- **Your task**: Your answer must consist of exactly the lines below, starting with the line with "IC3 pin GND: GND -> 5V" and going on through the line with "TP1: none -> test point (VMID)", and nothing else.

- **Data**:
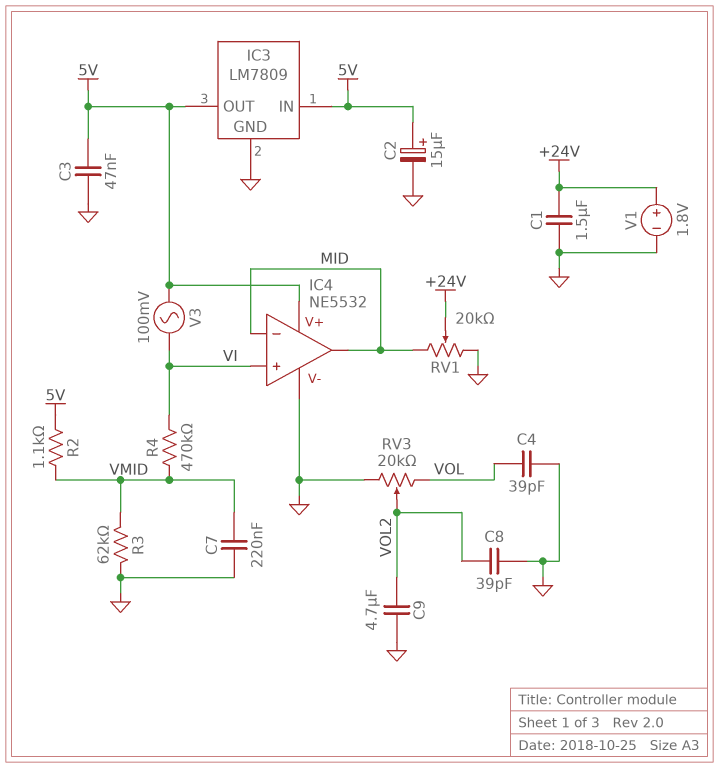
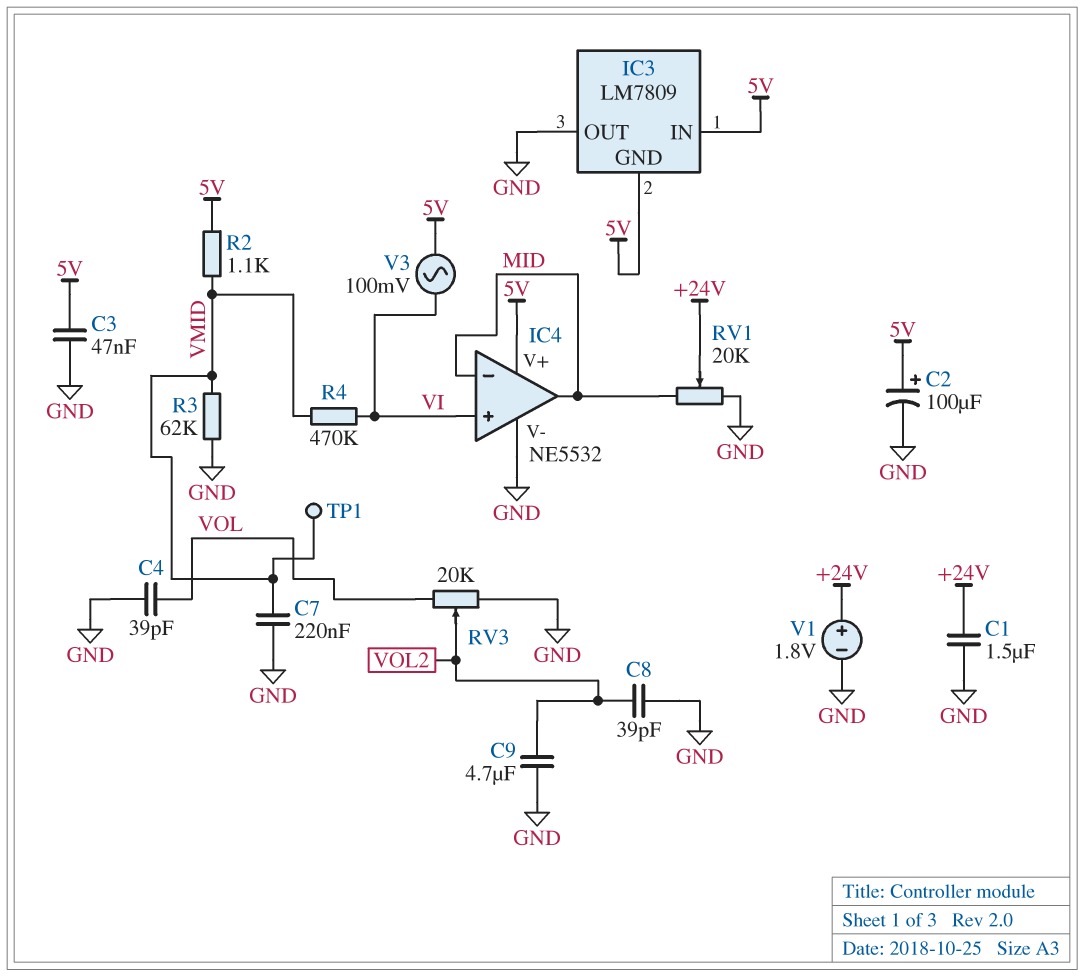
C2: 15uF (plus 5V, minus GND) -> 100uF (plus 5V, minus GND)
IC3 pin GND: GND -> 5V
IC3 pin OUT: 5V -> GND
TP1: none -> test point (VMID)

--

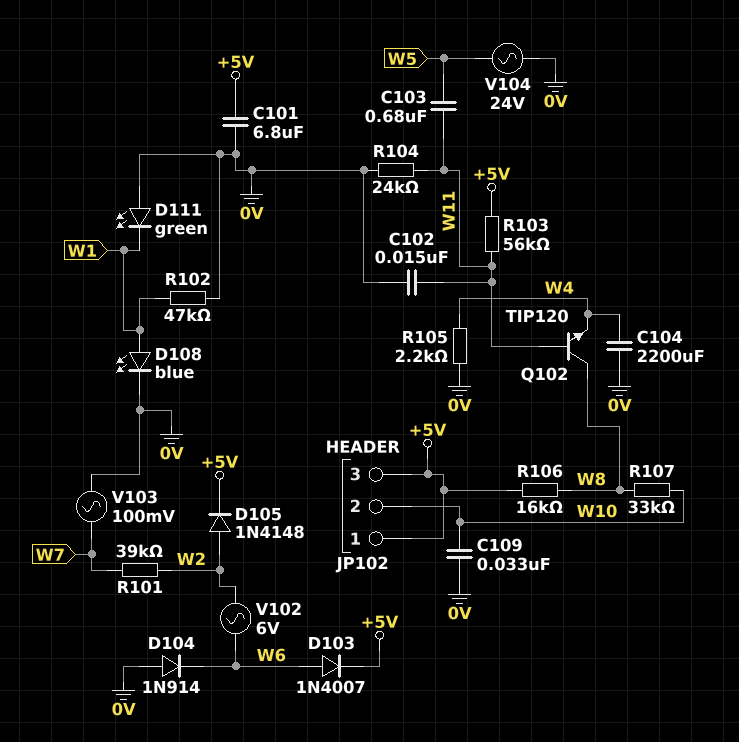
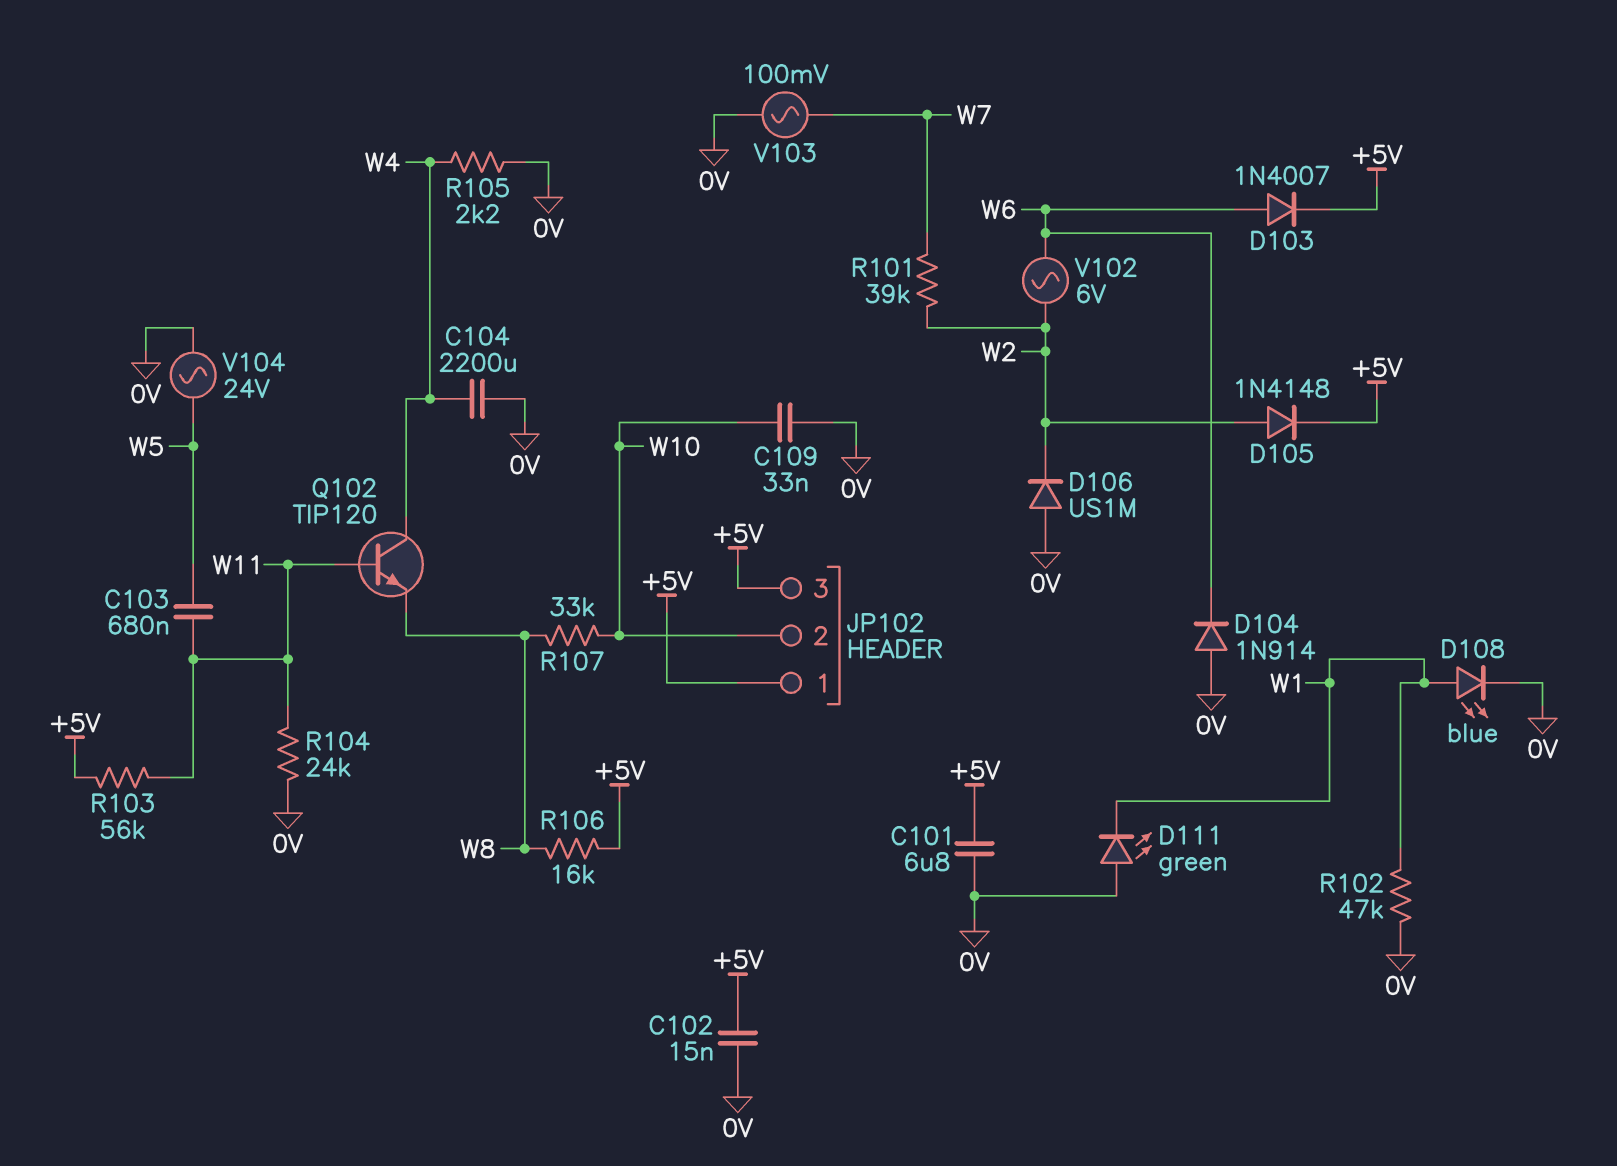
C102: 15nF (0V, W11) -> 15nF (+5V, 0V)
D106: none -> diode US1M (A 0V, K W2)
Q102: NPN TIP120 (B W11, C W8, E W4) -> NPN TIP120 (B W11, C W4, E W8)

- **Exercise response**:
IC3 pin GND: GND -> 5V
IC3 pin OUT: 5V -> GND
TP1: none -> test point (VMID)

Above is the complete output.